━━━━━ Dataset ━━━━━

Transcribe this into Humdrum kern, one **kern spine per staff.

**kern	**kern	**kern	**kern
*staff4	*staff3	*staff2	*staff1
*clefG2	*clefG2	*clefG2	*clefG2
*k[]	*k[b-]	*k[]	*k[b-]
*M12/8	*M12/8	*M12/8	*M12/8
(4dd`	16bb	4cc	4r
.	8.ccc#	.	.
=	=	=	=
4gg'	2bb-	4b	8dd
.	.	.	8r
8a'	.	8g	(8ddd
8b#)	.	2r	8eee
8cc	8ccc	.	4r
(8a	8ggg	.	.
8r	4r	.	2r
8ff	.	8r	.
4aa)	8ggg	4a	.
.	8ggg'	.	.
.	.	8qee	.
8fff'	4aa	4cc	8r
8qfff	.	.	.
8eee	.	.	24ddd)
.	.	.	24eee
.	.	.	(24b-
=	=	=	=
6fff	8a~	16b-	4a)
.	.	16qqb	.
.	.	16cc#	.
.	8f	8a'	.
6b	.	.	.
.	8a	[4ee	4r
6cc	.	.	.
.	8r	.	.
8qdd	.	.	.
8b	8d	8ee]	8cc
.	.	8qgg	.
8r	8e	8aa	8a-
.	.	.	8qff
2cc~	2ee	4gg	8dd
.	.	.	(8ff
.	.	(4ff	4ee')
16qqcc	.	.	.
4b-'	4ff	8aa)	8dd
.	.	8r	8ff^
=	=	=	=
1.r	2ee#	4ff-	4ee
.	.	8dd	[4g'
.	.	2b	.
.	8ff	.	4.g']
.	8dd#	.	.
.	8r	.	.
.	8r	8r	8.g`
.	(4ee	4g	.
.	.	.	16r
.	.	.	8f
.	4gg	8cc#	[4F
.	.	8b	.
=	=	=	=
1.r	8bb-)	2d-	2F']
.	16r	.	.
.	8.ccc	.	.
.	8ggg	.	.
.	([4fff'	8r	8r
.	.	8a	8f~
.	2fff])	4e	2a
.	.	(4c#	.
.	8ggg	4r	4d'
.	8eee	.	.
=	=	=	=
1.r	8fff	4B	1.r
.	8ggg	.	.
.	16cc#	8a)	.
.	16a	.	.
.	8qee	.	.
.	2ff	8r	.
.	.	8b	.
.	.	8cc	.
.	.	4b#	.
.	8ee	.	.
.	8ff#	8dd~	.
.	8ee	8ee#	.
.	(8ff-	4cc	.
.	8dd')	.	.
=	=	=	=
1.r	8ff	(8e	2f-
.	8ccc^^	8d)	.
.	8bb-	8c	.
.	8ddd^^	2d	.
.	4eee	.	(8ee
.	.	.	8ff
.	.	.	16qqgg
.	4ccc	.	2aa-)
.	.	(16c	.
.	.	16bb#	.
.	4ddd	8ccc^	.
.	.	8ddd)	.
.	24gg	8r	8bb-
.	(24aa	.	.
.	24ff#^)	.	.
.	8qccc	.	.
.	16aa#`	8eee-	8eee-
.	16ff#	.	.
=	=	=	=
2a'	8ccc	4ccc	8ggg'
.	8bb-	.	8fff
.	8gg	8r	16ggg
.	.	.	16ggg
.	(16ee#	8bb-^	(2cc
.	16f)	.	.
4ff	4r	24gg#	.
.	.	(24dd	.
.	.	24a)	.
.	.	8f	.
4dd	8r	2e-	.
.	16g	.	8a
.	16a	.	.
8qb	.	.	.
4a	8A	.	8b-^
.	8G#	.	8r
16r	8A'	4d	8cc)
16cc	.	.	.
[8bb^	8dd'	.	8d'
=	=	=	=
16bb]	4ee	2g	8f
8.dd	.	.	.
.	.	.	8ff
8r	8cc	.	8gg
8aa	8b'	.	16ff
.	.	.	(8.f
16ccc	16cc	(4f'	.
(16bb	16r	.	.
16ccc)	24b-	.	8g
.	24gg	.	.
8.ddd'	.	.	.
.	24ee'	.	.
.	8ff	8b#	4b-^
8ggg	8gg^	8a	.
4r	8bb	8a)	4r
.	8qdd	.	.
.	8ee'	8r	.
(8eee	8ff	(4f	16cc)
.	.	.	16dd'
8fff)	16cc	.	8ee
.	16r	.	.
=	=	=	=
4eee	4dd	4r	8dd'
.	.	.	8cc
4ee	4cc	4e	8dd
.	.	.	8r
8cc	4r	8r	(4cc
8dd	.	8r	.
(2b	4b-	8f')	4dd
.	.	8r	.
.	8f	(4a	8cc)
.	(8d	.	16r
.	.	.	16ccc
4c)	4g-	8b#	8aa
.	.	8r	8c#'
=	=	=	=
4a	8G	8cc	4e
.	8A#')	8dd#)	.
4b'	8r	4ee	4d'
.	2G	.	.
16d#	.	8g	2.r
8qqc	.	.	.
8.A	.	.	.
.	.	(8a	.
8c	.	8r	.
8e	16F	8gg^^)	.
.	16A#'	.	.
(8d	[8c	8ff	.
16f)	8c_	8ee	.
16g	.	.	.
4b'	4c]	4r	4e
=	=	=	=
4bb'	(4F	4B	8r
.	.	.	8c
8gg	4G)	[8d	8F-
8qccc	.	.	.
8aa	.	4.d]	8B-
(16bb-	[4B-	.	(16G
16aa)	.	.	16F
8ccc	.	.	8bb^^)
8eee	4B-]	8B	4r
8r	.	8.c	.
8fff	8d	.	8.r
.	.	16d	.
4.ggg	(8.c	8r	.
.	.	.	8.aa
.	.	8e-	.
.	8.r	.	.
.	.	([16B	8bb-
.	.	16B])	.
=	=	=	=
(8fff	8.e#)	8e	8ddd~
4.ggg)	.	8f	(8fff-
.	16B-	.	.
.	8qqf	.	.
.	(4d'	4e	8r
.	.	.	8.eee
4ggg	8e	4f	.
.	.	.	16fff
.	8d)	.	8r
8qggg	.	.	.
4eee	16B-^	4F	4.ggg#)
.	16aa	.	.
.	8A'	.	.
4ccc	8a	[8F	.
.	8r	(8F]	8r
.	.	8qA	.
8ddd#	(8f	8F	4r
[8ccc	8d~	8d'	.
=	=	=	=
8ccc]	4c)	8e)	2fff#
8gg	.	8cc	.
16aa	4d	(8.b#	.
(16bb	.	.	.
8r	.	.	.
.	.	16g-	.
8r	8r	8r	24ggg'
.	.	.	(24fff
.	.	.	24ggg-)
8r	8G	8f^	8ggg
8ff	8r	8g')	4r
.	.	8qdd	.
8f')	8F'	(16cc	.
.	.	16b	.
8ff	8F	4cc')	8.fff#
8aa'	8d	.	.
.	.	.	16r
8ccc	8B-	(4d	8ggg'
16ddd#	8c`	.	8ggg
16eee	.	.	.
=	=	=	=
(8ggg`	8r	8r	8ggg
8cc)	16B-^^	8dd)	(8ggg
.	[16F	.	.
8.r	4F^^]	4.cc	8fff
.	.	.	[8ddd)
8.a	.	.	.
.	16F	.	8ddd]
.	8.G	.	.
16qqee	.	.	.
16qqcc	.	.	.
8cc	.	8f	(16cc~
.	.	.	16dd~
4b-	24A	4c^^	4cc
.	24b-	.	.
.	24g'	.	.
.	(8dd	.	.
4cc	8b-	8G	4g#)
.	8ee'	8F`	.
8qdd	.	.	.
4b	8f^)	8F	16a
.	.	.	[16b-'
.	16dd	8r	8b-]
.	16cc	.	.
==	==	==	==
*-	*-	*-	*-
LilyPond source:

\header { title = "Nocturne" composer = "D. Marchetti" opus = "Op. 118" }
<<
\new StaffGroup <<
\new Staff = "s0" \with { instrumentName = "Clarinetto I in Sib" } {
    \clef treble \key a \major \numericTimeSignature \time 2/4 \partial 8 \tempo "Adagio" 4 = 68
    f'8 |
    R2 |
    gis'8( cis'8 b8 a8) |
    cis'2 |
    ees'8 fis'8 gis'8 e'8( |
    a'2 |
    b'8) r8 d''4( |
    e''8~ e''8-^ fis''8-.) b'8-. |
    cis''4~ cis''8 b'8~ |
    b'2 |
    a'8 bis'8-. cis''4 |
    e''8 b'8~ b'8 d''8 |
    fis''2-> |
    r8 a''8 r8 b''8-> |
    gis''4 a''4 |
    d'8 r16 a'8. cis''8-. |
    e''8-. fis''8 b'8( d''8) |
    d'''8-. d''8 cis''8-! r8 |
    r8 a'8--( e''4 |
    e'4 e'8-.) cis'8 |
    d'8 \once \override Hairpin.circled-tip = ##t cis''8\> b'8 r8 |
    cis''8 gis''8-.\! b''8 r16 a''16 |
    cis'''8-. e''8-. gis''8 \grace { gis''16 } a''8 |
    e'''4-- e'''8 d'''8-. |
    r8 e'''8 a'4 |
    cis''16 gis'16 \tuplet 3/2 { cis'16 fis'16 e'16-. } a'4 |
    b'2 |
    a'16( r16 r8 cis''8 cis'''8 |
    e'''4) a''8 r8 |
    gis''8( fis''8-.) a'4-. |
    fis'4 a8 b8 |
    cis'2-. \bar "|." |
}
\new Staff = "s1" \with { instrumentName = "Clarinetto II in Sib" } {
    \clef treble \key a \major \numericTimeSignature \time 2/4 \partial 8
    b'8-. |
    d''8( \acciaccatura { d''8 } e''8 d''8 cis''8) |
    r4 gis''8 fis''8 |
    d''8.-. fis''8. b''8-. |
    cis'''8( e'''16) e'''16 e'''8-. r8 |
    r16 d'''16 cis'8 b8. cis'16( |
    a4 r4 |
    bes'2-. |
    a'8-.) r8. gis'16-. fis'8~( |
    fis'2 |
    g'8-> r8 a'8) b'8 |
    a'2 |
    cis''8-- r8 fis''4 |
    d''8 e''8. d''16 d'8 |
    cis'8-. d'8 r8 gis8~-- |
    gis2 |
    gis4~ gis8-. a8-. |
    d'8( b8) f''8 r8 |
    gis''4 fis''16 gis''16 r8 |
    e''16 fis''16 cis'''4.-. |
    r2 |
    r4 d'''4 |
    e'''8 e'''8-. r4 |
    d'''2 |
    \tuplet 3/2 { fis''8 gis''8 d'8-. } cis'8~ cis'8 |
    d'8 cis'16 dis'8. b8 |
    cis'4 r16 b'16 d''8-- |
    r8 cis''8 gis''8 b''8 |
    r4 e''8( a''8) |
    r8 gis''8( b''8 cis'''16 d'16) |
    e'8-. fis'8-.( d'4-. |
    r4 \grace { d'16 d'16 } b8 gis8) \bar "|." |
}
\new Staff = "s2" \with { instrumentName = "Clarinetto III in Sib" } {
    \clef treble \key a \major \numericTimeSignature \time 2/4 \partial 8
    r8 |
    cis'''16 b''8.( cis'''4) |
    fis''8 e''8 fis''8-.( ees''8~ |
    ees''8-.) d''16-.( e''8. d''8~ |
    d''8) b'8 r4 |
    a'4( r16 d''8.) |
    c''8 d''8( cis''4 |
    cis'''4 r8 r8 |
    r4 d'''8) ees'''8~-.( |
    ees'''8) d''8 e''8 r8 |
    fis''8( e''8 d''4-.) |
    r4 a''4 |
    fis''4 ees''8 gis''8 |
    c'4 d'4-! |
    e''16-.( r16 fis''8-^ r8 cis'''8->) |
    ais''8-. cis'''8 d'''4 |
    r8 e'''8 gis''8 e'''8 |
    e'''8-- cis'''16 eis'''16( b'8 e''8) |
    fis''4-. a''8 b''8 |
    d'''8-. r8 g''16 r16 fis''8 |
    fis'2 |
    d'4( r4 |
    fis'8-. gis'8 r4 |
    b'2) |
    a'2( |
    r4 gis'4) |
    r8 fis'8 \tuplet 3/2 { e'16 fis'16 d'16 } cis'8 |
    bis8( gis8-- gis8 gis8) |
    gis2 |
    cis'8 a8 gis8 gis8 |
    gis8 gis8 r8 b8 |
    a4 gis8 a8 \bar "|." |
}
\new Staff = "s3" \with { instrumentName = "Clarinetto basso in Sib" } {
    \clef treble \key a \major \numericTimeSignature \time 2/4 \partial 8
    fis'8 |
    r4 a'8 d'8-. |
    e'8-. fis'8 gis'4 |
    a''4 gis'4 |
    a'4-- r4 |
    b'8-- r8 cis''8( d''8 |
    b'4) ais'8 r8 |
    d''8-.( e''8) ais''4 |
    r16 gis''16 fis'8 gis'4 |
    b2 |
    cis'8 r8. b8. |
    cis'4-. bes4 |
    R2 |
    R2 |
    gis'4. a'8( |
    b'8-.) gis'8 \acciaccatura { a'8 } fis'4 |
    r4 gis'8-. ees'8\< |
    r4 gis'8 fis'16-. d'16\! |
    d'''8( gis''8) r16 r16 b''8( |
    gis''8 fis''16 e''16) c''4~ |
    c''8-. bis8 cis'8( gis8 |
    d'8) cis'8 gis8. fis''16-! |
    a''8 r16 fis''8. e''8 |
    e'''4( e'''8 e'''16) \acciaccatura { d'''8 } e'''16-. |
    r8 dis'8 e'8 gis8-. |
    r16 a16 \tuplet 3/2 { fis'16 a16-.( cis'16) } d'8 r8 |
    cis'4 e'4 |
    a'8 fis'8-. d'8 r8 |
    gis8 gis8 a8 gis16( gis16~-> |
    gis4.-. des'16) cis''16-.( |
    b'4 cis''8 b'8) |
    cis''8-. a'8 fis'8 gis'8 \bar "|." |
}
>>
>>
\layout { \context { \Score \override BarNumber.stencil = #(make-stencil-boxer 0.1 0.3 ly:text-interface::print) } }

━━━━━

**What to work on**: Count the lines in the material above that contain the string "acciaccatura", and reply with only that number.

**Result below**: 3